■ EXERCISE: Repeat, exactly and alone, every line from the line that contains "white brick D2:F3" to the end of the entries.

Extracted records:

»»

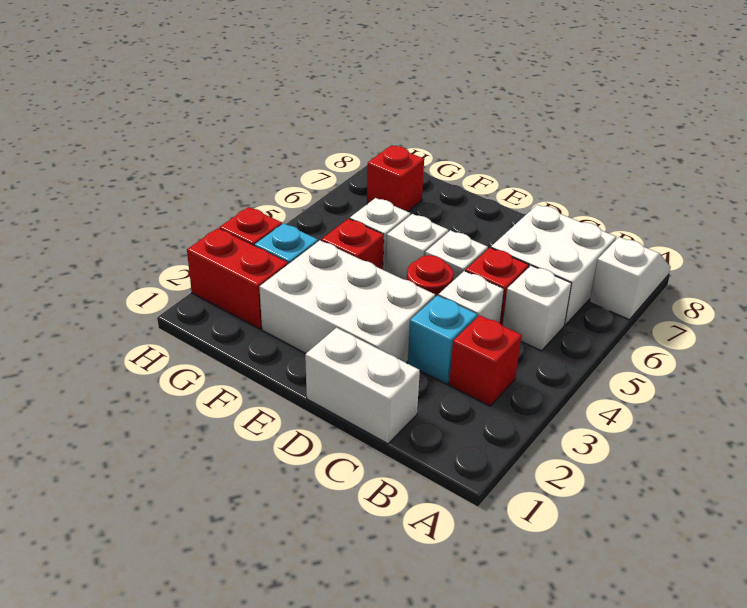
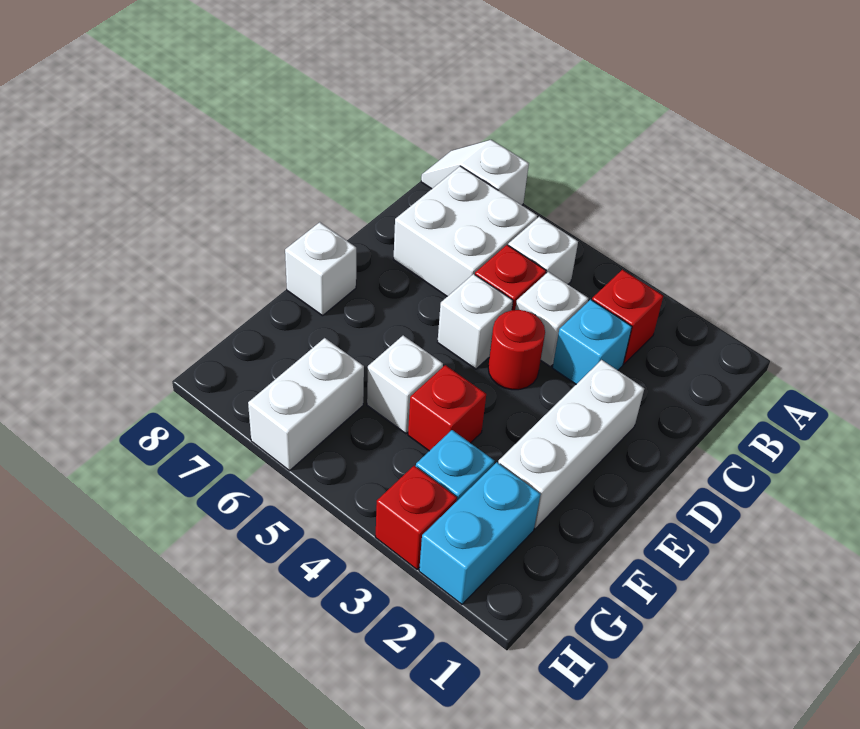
white brick C1:D1 level 1 -> white brick G6:H6 level 1
white brick D2:F3 level 1 -> white brick D2:F2 level 1
white brick E5 level 1 -> white brick E8 level 1
red brick G2:H2 level 1 -> cyan brick G2:H2 level 1
red brick G7 level 1 -> none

««

■ TASK RESULT:
white brick D2:F3 level 1 -> white brick D2:F2 level 1
white brick E5 level 1 -> white brick E8 level 1
red brick G2:H2 level 1 -> cyan brick G2:H2 level 1
red brick G7 level 1 -> none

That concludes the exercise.